**Work to do**
Report each line of the listing below that contains the word "comfortably".

[Dataset rows]
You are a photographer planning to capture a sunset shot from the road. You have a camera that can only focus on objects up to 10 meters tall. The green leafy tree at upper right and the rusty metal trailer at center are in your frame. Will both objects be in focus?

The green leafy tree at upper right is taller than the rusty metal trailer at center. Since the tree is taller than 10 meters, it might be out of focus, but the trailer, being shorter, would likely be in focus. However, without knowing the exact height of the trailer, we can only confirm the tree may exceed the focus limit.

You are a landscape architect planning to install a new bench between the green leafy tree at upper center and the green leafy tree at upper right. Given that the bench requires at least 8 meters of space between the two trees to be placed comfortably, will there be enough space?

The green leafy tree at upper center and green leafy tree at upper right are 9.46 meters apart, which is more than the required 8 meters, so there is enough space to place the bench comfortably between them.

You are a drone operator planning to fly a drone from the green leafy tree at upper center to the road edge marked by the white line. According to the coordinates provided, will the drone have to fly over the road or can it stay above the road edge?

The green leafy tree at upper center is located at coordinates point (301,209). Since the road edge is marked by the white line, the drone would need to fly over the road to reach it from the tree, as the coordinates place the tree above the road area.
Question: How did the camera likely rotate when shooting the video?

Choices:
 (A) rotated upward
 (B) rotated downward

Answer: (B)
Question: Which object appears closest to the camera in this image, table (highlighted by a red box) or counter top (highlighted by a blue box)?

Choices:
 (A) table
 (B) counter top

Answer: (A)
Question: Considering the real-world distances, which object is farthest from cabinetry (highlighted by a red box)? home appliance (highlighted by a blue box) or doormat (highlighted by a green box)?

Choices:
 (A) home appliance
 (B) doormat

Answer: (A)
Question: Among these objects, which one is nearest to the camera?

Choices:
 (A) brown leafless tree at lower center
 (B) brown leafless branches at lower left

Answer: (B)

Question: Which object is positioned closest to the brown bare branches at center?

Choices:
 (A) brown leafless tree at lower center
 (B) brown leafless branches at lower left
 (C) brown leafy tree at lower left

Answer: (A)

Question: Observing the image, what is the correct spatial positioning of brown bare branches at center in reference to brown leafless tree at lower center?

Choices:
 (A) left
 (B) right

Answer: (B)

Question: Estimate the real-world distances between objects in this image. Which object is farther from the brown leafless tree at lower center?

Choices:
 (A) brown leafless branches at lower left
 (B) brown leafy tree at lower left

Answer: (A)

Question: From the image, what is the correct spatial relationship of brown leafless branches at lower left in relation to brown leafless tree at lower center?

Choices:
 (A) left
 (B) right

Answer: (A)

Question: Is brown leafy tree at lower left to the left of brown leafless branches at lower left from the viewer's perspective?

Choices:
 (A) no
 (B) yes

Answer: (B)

**Exercise solution**
You are a landscape architect planning to install a new bench between the green leafy tree at upper center and the green leafy tree at upper right. Given that the bench requires at least 8 meters of space between the two trees to be placed comfortably, will there be enough space?
The green leafy tree at upper center and green leafy tree at upper right are 9.46 meters apart, which is more than the required 8 meters, so there is enough space to place the bench comfortably between them.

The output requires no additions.